### Assigned task
Reproduce the material below word for word, leaving out the pictures.

*** Opening of Record excerpts ***

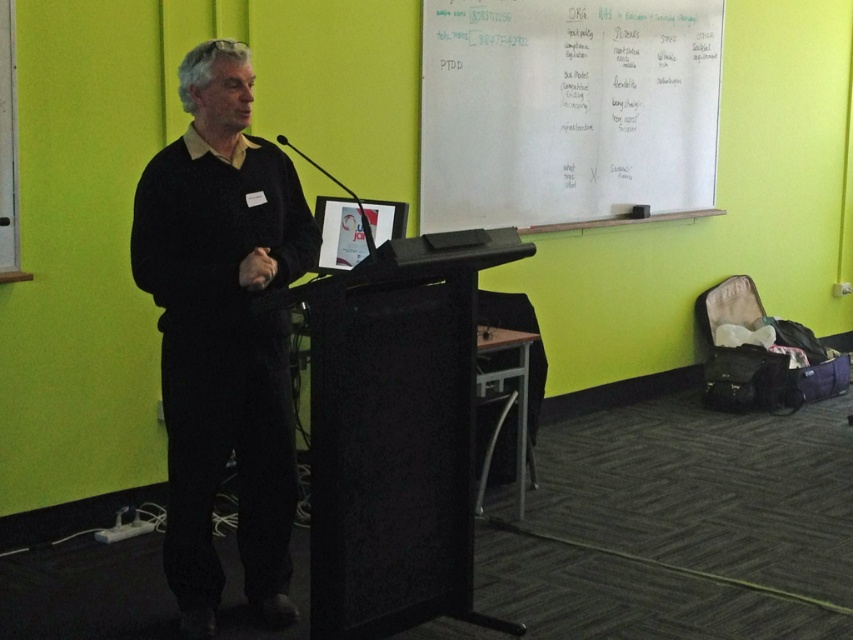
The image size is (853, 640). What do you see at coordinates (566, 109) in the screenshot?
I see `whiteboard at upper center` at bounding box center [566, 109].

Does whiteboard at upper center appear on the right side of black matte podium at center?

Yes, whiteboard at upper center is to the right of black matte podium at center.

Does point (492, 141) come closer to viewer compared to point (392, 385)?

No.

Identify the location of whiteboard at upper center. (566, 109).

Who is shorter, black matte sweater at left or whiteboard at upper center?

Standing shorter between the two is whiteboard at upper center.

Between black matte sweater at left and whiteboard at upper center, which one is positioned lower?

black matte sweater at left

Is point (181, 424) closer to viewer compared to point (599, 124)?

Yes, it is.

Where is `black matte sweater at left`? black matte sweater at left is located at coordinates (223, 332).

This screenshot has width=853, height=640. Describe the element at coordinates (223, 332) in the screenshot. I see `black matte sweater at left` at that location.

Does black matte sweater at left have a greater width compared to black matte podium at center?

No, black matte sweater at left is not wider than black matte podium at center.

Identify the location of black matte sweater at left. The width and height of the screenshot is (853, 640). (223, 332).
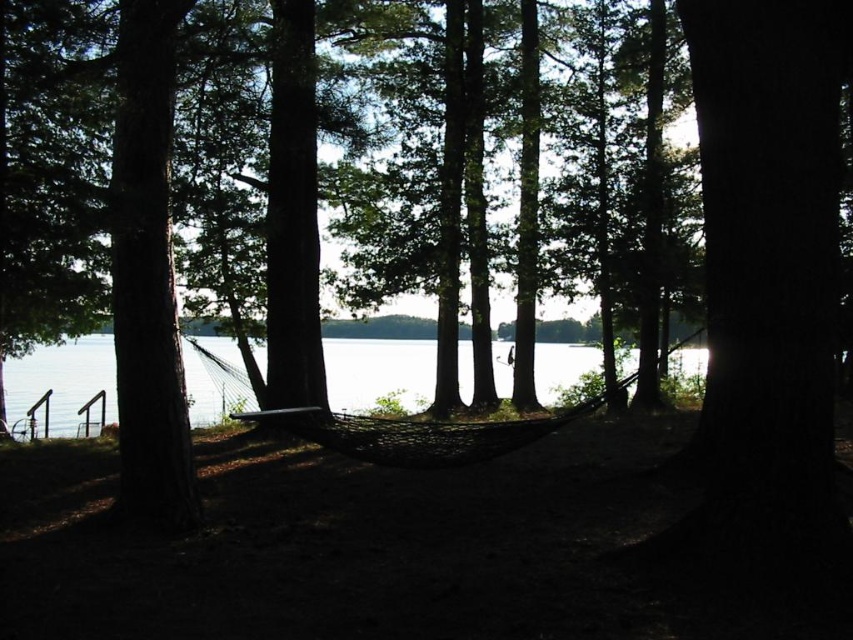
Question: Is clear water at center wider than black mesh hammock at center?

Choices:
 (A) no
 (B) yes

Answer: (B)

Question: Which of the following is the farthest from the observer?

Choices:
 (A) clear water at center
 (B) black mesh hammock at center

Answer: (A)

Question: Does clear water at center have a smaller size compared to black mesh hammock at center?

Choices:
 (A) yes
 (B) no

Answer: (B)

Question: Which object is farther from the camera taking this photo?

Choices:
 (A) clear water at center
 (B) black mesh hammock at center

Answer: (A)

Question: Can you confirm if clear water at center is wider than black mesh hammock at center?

*** Close of Record excerpts ***

### Solution to the problem
The image size is (853, 640). What do you see at coordinates (566, 109) in the screenshot?
I see `whiteboard at upper center` at bounding box center [566, 109].

Does whiteboard at upper center appear on the right side of black matte podium at center?

Yes, whiteboard at upper center is to the right of black matte podium at center.

Does point (492, 141) come closer to viewer compared to point (392, 385)?

No.

Identify the location of whiteboard at upper center. (566, 109).

Who is shorter, black matte sweater at left or whiteboard at upper center?

Standing shorter between the two is whiteboard at upper center.

Between black matte sweater at left and whiteboard at upper center, which one is positioned lower?

black matte sweater at left

Is point (181, 424) closer to viewer compared to point (599, 124)?

Yes, it is.

Where is `black matte sweater at left`? black matte sweater at left is located at coordinates (223, 332).

This screenshot has width=853, height=640. Describe the element at coordinates (223, 332) in the screenshot. I see `black matte sweater at left` at that location.

Does black matte sweater at left have a greater width compared to black matte podium at center?

No, black matte sweater at left is not wider than black matte podium at center.

Identify the location of black matte sweater at left. The width and height of the screenshot is (853, 640). (223, 332).
Question: Is clear water at center wider than black mesh hammock at center?

Choices:
 (A) no
 (B) yes

Answer: (B)

Question: Which of the following is the farthest from the observer?

Choices:
 (A) clear water at center
 (B) black mesh hammock at center

Answer: (A)

Question: Does clear water at center have a smaller size compared to black mesh hammock at center?

Choices:
 (A) yes
 (B) no

Answer: (B)

Question: Which object is farther from the camera taking this photo?

Choices:
 (A) clear water at center
 (B) black mesh hammock at center

Answer: (A)

Question: Can you confirm if clear water at center is wider than black mesh hammock at center?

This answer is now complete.